**ABOUT THIS EXERCISE:** An exact, picture-free copy of the listing is required.

DATA: Begin

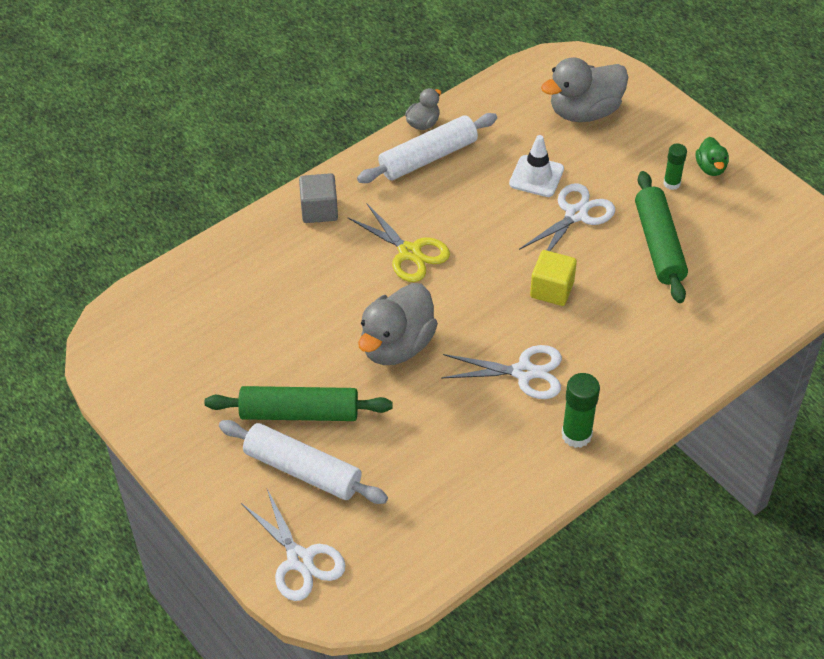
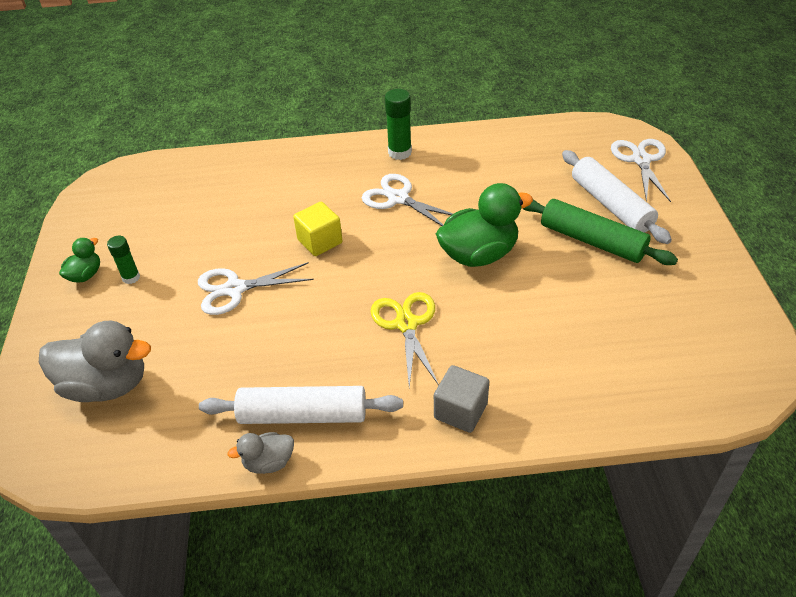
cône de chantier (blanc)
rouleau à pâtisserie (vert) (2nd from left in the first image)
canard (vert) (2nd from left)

DATA: End

**TASK OUTPUT:**
cône de chantier (blanc)
rouleau à pâtisserie (vert) (2nd from left in the first image)
canard (vert) (2nd from left)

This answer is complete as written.